- **Data segment**
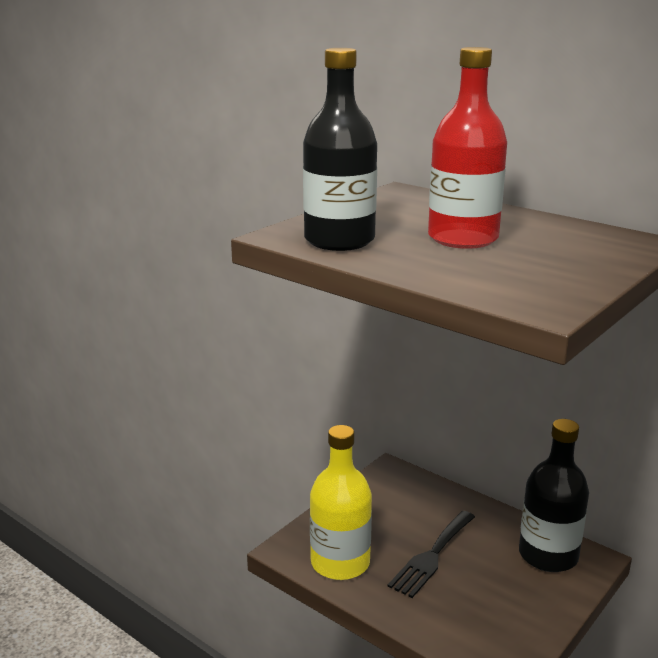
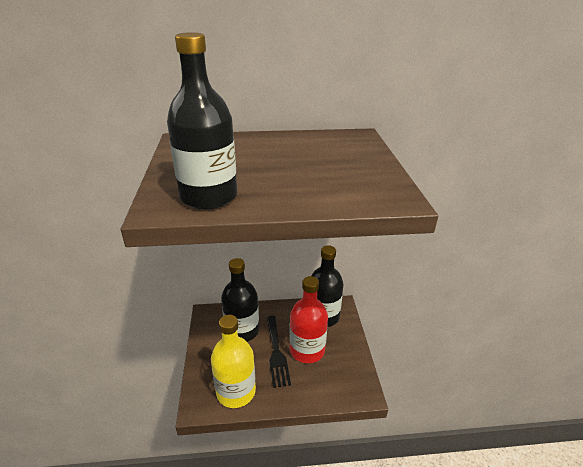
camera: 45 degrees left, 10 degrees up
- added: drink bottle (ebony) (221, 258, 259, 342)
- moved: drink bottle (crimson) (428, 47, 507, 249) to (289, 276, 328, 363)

- **Exercise**
All of the listing above must be output exactly, except for its pictures.

- **Output for this exercise**
camera: 45 degrees left, 10 degrees up
- added: drink bottle (ebony) (221, 258, 259, 342)
- moved: drink bottle (crimson) (428, 47, 507, 249) to (289, 276, 328, 363)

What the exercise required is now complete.